### Instructions to follow
Nothing but the lines from the one containing "(325, 338) = (168, 158): turquoise" to the end of the material should be returned, each exactly as written.

### Material shown
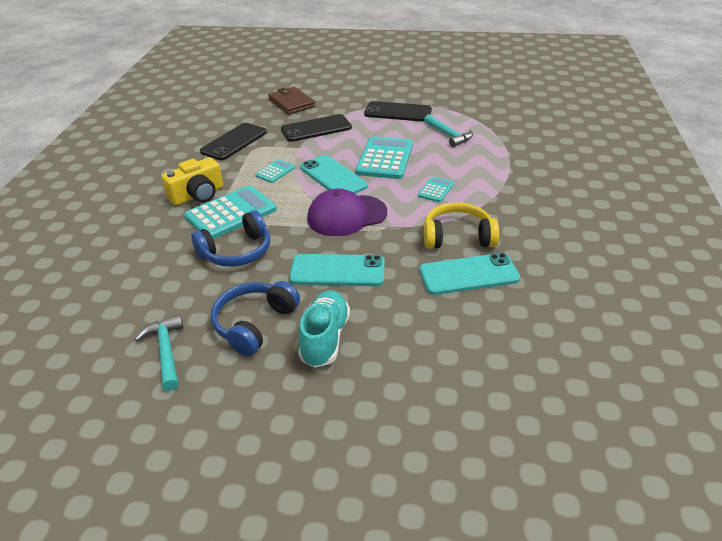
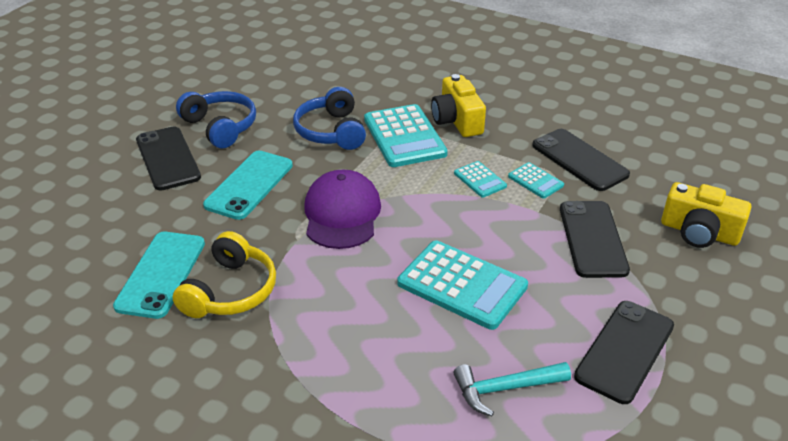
camera: 110 degrees right, 0 degrees up
(166, 352) = (228, 85): turquoise hammer -> none
(291, 103) = (699, 232): brown wallet -> yellow camera
(325, 338) = (168, 158): turquoise shoe -> black phone
(333, 177) = (438, 223): turquoise phone -> none
(436, 190) = (345, 309): turquoise calculator -> turquoise calculator (535, 181)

### Your solution
(325, 338) = (168, 158): turquoise shoe -> black phone
(333, 177) = (438, 223): turquoise phone -> none
(436, 190) = (345, 309): turquoise calculator -> turquoise calculator (535, 181)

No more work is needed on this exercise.